TASK OBJECTIVE: What is needed is an exact copy of the data that follows.

=== EXTRACTED RECORDS ===

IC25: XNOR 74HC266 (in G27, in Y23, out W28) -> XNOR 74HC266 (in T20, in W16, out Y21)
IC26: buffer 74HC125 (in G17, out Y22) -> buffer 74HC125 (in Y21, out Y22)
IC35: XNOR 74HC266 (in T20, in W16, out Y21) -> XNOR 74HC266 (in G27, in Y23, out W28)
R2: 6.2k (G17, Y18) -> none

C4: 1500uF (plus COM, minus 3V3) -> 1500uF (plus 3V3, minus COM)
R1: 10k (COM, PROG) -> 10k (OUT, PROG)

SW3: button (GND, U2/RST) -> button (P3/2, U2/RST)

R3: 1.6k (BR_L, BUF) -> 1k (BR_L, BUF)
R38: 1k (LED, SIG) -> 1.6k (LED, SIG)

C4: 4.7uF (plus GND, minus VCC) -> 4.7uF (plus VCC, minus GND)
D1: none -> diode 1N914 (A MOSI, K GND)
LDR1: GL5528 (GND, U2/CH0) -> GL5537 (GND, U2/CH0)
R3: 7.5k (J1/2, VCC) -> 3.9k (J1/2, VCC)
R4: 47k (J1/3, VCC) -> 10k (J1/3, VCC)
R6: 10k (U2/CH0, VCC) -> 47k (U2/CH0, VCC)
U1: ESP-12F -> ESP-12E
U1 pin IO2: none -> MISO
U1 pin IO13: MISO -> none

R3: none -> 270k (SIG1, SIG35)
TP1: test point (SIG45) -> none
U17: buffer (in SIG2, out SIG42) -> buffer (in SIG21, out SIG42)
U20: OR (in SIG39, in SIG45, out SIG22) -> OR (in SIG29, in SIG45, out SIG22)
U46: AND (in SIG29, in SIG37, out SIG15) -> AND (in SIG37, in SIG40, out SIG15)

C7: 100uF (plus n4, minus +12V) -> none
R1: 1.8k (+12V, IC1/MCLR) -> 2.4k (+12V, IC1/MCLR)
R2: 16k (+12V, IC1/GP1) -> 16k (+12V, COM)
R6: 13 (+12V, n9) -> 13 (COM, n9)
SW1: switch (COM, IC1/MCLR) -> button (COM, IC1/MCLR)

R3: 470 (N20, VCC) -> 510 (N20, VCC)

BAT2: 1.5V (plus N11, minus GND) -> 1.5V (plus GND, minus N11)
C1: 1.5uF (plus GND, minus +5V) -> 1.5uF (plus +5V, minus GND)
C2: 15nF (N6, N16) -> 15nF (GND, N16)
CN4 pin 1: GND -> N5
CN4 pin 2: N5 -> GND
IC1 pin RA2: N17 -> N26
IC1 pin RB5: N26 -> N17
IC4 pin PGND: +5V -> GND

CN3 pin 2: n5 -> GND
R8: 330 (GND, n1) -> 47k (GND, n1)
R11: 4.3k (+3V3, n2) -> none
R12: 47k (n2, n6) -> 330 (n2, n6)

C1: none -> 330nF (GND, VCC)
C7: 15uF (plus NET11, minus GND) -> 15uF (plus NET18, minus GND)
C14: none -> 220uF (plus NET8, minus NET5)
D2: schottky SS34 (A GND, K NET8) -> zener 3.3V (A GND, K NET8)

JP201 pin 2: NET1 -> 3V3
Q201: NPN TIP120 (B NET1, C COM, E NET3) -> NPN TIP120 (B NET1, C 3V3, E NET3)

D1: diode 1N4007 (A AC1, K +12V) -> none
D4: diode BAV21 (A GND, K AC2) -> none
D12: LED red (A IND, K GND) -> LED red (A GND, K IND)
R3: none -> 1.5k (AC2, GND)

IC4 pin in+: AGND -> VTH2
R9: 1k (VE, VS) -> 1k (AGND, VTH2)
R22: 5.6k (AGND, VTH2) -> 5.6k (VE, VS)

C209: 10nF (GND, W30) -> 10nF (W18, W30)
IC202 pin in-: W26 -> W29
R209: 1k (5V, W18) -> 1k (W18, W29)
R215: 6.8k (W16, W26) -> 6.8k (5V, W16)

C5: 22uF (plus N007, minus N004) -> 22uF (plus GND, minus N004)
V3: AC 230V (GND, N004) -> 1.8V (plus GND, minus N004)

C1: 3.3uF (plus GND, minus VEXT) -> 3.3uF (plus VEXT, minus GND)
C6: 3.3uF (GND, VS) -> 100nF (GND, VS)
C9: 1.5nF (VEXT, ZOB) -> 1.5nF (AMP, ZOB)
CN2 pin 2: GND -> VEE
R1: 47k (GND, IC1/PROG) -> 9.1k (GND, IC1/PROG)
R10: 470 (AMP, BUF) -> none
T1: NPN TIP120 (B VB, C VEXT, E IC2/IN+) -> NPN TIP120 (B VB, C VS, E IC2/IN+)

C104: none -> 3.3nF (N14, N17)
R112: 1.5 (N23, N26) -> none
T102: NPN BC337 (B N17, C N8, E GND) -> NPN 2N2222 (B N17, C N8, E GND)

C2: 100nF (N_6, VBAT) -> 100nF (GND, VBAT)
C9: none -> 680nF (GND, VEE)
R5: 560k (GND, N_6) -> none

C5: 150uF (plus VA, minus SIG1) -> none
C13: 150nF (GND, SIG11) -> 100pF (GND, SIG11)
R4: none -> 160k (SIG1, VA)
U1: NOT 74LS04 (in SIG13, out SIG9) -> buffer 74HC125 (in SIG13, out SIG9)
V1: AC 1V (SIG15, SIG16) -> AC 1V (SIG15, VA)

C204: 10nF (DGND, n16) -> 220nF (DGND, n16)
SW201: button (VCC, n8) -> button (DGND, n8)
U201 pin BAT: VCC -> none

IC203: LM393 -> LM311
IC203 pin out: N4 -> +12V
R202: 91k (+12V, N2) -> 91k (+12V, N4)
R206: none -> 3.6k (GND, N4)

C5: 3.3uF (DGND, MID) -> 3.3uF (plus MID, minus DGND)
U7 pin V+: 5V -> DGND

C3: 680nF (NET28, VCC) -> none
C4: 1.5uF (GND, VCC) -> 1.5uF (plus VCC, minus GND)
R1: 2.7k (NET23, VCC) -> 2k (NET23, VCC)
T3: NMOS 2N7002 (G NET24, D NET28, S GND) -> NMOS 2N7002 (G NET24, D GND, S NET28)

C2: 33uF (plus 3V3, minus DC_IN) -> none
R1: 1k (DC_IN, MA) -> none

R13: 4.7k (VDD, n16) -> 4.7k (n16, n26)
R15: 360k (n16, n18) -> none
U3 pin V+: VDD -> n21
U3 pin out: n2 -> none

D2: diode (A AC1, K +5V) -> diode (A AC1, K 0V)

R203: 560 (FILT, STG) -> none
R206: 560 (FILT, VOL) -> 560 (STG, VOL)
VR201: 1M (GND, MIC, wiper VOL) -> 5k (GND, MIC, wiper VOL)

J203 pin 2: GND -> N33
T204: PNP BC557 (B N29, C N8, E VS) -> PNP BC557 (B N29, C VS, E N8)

===

REPLY:
IC25: XNOR 74HC266 (in G27, in Y23, out W28) -> XNOR 74HC266 (in T20, in W16, out Y21)
IC26: buffer 74HC125 (in G17, out Y22) -> buffer 74HC125 (in Y21, out Y22)
IC35: XNOR 74HC266 (in T20, in W16, out Y21) -> XNOR 74HC266 (in G27, in Y23, out W28)
R2: 6.2k (G17, Y18) -> none

C4: 1500uF (plus COM, minus 3V3) -> 1500uF (plus 3V3, minus COM)
R1: 10k (COM, PROG) -> 10k (OUT, PROG)

SW3: button (GND, U2/RST) -> button (P3/2, U2/RST)

R3: 1.6k (BR_L, BUF) -> 1k (BR_L, BUF)
R38: 1k (LED, SIG) -> 1.6k (LED, SIG)

C4: 4.7uF (plus GND, minus VCC) -> 4.7uF (plus VCC, minus GND)
D1: none -> diode 1N914 (A MOSI, K GND)
LDR1: GL5528 (GND, U2/CH0) -> GL5537 (GND, U2/CH0)
R3: 7.5k (J1/2, VCC) -> 3.9k (J1/2, VCC)
R4: 47k (J1/3, VCC) -> 10k (J1/3, VCC)
R6: 10k (U2/CH0, VCC) -> 47k (U2/CH0, VCC)
U1: ESP-12F -> ESP-12E
U1 pin IO2: none -> MISO
U1 pin IO13: MISO -> none

R3: none -> 270k (SIG1, SIG35)
TP1: test point (SIG45) -> none
U17: buffer (in SIG2, out SIG42) -> buffer (in SIG21, out SIG42)
U20: OR (in SIG39, in SIG45, out SIG22) -> OR (in SIG29, in SIG45, out SIG22)
U46: AND (in SIG29, in SIG37, out SIG15) -> AND (in SIG37, in SIG40, out SIG15)

C7: 100uF (plus n4, minus +12V) -> none
R1: 1.8k (+12V, IC1/MCLR) -> 2.4k (+12V, IC1/MCLR)
R2: 16k (+12V, IC1/GP1) -> 16k (+12V, COM)
R6: 13 (+12V, n9) -> 13 (COM, n9)
SW1: switch (COM, IC1/MCLR) -> button (COM, IC1/MCLR)

R3: 470 (N20, VCC) -> 510 (N20, VCC)

BAT2: 1.5V (plus N11, minus GND) -> 1.5V (plus GND, minus N11)
C1: 1.5uF (plus GND, minus +5V) -> 1.5uF (plus +5V, minus GND)
C2: 15nF (N6, N16) -> 15nF (GND, N16)
CN4 pin 1: GND -> N5
CN4 pin 2: N5 -> GND
IC1 pin RA2: N17 -> N26
IC1 pin RB5: N26 -> N17
IC4 pin PGND: +5V -> GND

CN3 pin 2: n5 -> GND
R8: 330 (GND, n1) -> 47k (GND, n1)
R11: 4.3k (+3V3, n2) -> none
R12: 47k (n2, n6) -> 330 (n2, n6)

C1: none -> 330nF (GND, VCC)
C7: 15uF (plus NET11, minus GND) -> 15uF (plus NET18, minus GND)
C14: none -> 220uF (plus NET8, minus NET5)
D2: schottky SS34 (A GND, K NET8) -> zener 3.3V (A GND, K NET8)

JP201 pin 2: NET1 -> 3V3
Q201: NPN TIP120 (B NET1, C COM, E NET3) -> NPN TIP120 (B NET1, C 3V3, E NET3)

D1: diode 1N4007 (A AC1, K +12V) -> none
D4: diode BAV21 (A GND, K AC2) -> none
D12: LED red (A IND, K GND) -> LED red (A GND, K IND)
R3: none -> 1.5k (AC2, GND)

IC4 pin in+: AGND -> VTH2
R9: 1k (VE, VS) -> 1k (AGND, VTH2)
R22: 5.6k (AGND, VTH2) -> 5.6k (VE, VS)

C209: 10nF (GND, W30) -> 10nF (W18, W30)
IC202 pin in-: W26 -> W29
R209: 1k (5V, W18) -> 1k (W18, W29)
R215: 6.8k (W16, W26) -> 6.8k (5V, W16)

C5: 22uF (plus N007, minus N004) -> 22uF (plus GND, minus N004)
V3: AC 230V (GND, N004) -> 1.8V (plus GND, minus N004)

C1: 3.3uF (plus GND, minus VEXT) -> 3.3uF (plus VEXT, minus GND)
C6: 3.3uF (GND, VS) -> 100nF (GND, VS)
C9: 1.5nF (VEXT, ZOB) -> 1.5nF (AMP, ZOB)
CN2 pin 2: GND -> VEE
R1: 47k (GND, IC1/PROG) -> 9.1k (GND, IC1/PROG)
R10: 470 (AMP, BUF) -> none
T1: NPN TIP120 (B VB, C VEXT, E IC2/IN+) -> NPN TIP120 (B VB, C VS, E IC2/IN+)

C104: none -> 3.3nF (N14, N17)
R112: 1.5 (N23, N26) -> none
T102: NPN BC337 (B N17, C N8, E GND) -> NPN 2N2222 (B N17, C N8, E GND)

C2: 100nF (N_6, VBAT) -> 100nF (GND, VBAT)
C9: none -> 680nF (GND, VEE)
R5: 560k (GND, N_6) -> none

C5: 150uF (plus VA, minus SIG1) -> none
C13: 150nF (GND, SIG11) -> 100pF (GND, SIG11)
R4: none -> 160k (SIG1, VA)
U1: NOT 74LS04 (in SIG13, out SIG9) -> buffer 74HC125 (in SIG13, out SIG9)
V1: AC 1V (SIG15, SIG16) -> AC 1V (SIG15, VA)

C204: 10nF (DGND, n16) -> 220nF (DGND, n16)
SW201: button (VCC, n8) -> button (DGND, n8)
U201 pin BAT: VCC -> none

IC203: LM393 -> LM311
IC203 pin out: N4 -> +12V
R202: 91k (+12V, N2) -> 91k (+12V, N4)
R206: none -> 3.6k (GND, N4)

C5: 3.3uF (DGND, MID) -> 3.3uF (plus MID, minus DGND)
U7 pin V+: 5V -> DGND

C3: 680nF (NET28, VCC) -> none
C4: 1.5uF (GND, VCC) -> 1.5uF (plus VCC, minus GND)
R1: 2.7k (NET23, VCC) -> 2k (NET23, VCC)
T3: NMOS 2N7002 (G NET24, D NET28, S GND) -> NMOS 2N7002 (G NET24, D GND, S NET28)

C2: 33uF (plus 3V3, minus DC_IN) -> none
R1: 1k (DC_IN, MA) -> none

R13: 4.7k (VDD, n16) -> 4.7k (n16, n26)
R15: 360k (n16, n18) -> none
U3 pin V+: VDD -> n21
U3 pin out: n2 -> none

D2: diode (A AC1, K +5V) -> diode (A AC1, K 0V)

R203: 560 (FILT, STG) -> none
R206: 560 (FILT, VOL) -> 560 (STG, VOL)
VR201: 1M (GND, MIC, wiper VOL) -> 5k (GND, MIC, wiper VOL)

J203 pin 2: GND -> N33
T204: PNP BC557 (B N29, C N8, E VS) -> PNP BC557 (B N29, C VS, E N8)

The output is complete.